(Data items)
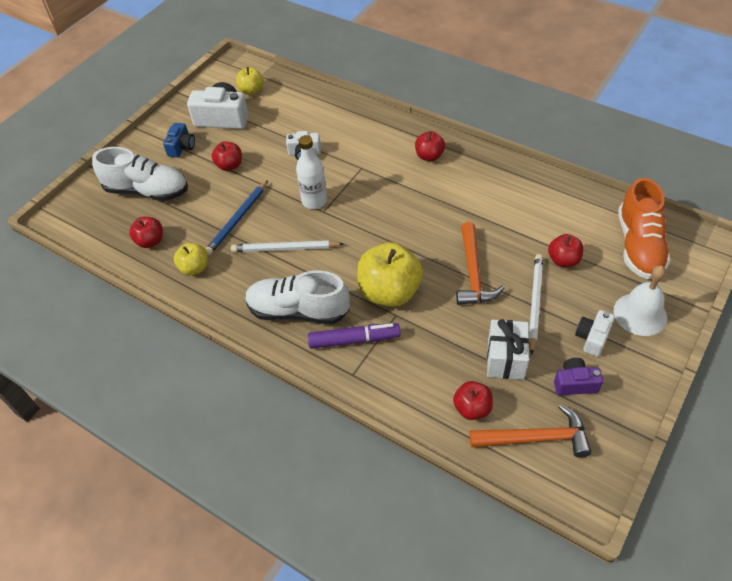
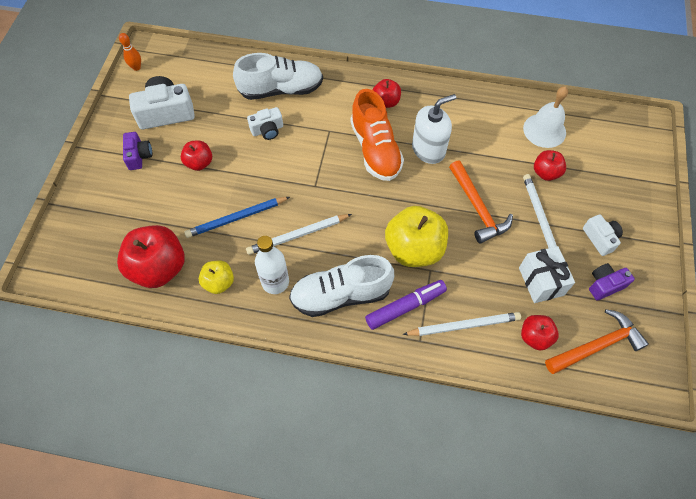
camera: 25 degrees left, 10 degrees up
(147, 191) = (127, 214): white shoe -> white shoe (281, 90)
(150, 241) = (159, 268): red apple -> red apple, size x1.86
(181, 147) = (139, 156): blue camera -> purple camera
(217, 76) = (136, 67): none -> orange bowling pin
(238, 219) = (236, 218): blue pencil -> blue pencil turned 60 degrees clockwise
(251, 91) = (181, 75): yellow apple -> none
(314, 201) = (301, 178): white bottle -> white bottle (275, 282)
(403, 374) = (463, 325): none -> white pencil
(450, 208) = (428, 149): none -> white soap dispenser
(592, 338) = (600, 238): white camera -> white camera turned 150 degrees clockwise
(638, 245) = (598, 141): orange shoe -> orange shoe (375, 149)
(640, 314) = (627, 204): white bell -> white bell (544, 130)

EXERCISE DESCRIPTION:
Which lines of the records contain the word "blue"? Copy each of them.

SOLUTION TO THIS EXERCISE:
(181, 147) = (139, 156): blue camera -> purple camera
(238, 219) = (236, 218): blue pencil -> blue pencil turned 60 degrees clockwise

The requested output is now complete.